**TASK REQUIREMENTS**
Repeat, exactly as written, the line containing "IC1: NOT 74HC14" and each line after it through the end of the data.
===== SUPPLIED RECORDS
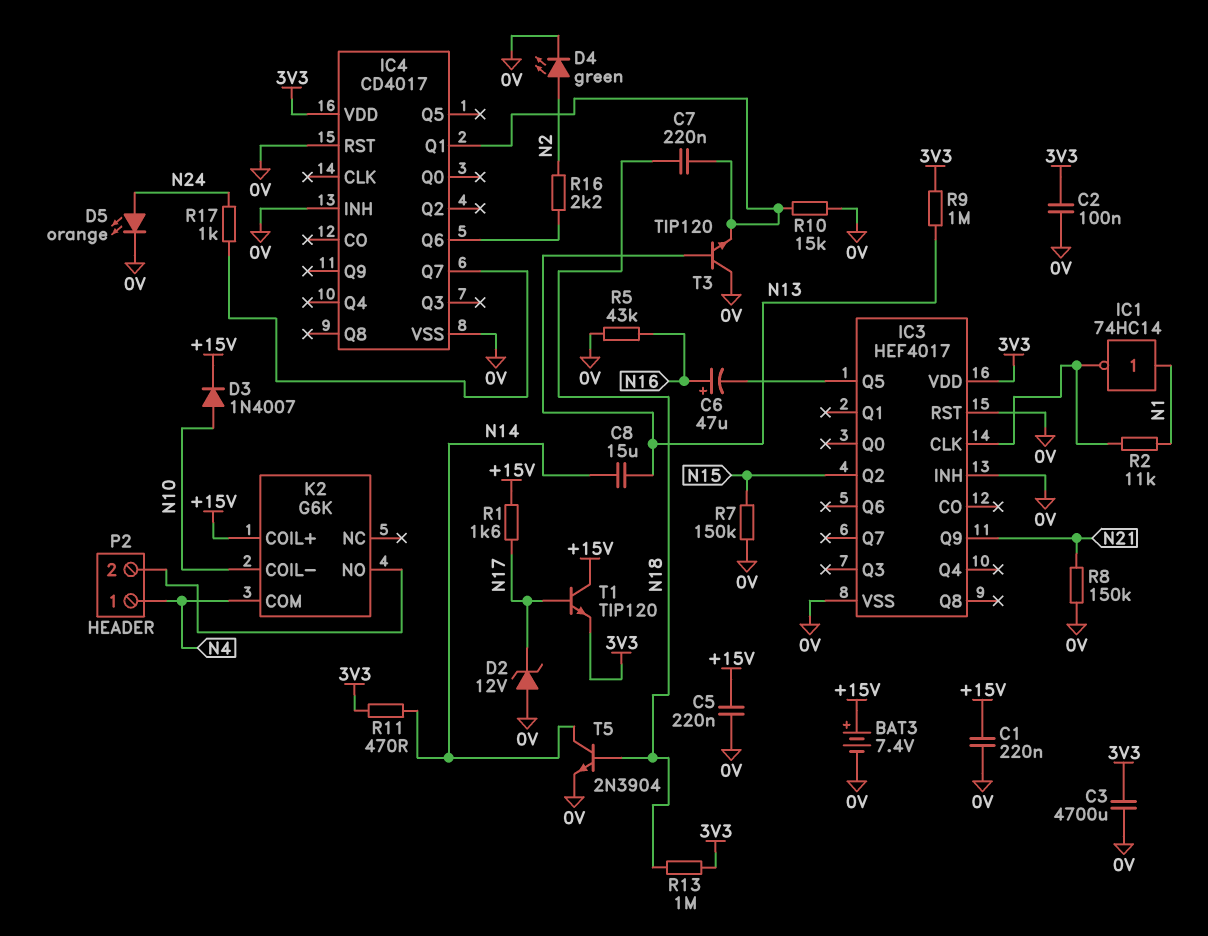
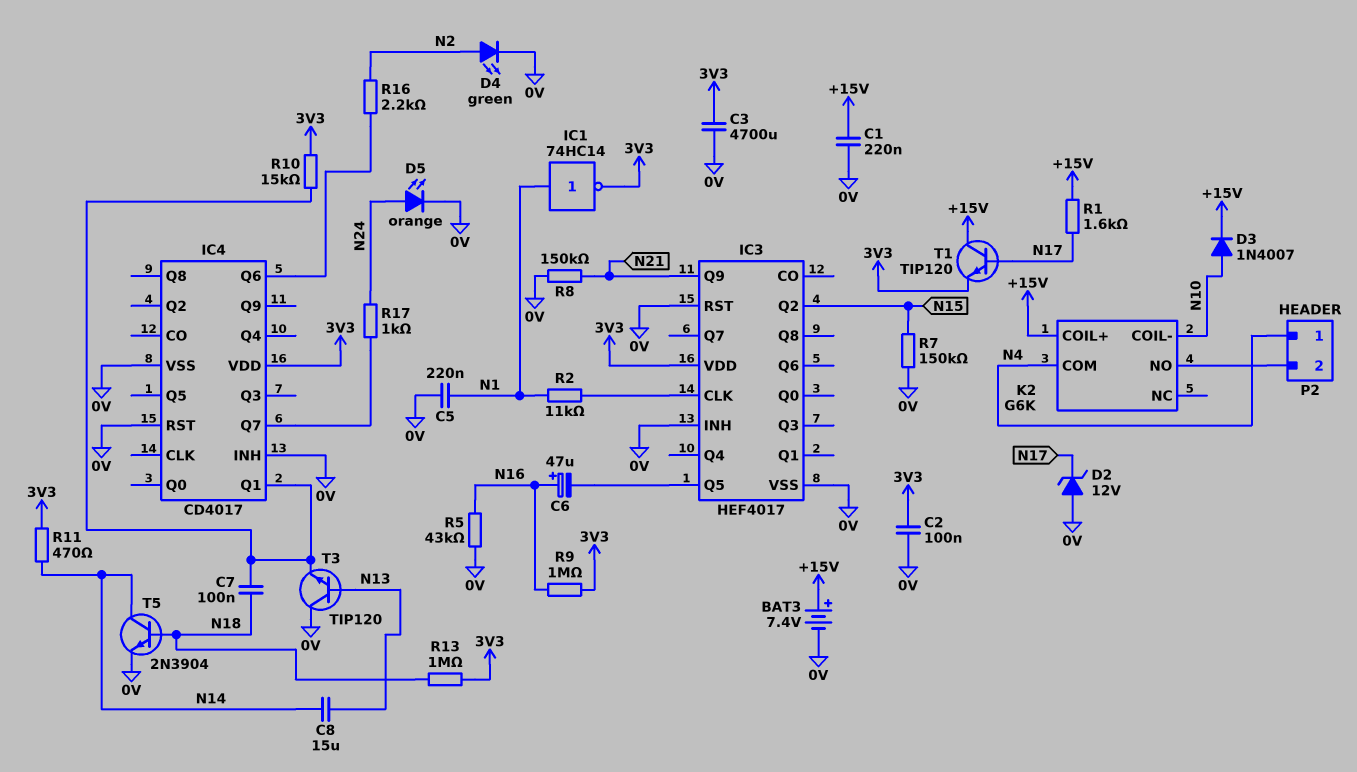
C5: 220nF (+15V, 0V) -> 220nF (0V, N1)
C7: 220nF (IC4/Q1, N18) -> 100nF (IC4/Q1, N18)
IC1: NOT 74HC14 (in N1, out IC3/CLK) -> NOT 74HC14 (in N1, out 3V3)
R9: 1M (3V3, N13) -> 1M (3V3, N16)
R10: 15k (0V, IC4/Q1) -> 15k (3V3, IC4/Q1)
==========
**ANSWER BELOW**
IC1: NOT 74HC14 (in N1, out IC3/CLK) -> NOT 74HC14 (in N1, out 3V3)
R9: 1M (3V3, N13) -> 1M (3V3, N16)
R10: 15k (0V, IC4/Q1) -> 15k (3V3, IC4/Q1)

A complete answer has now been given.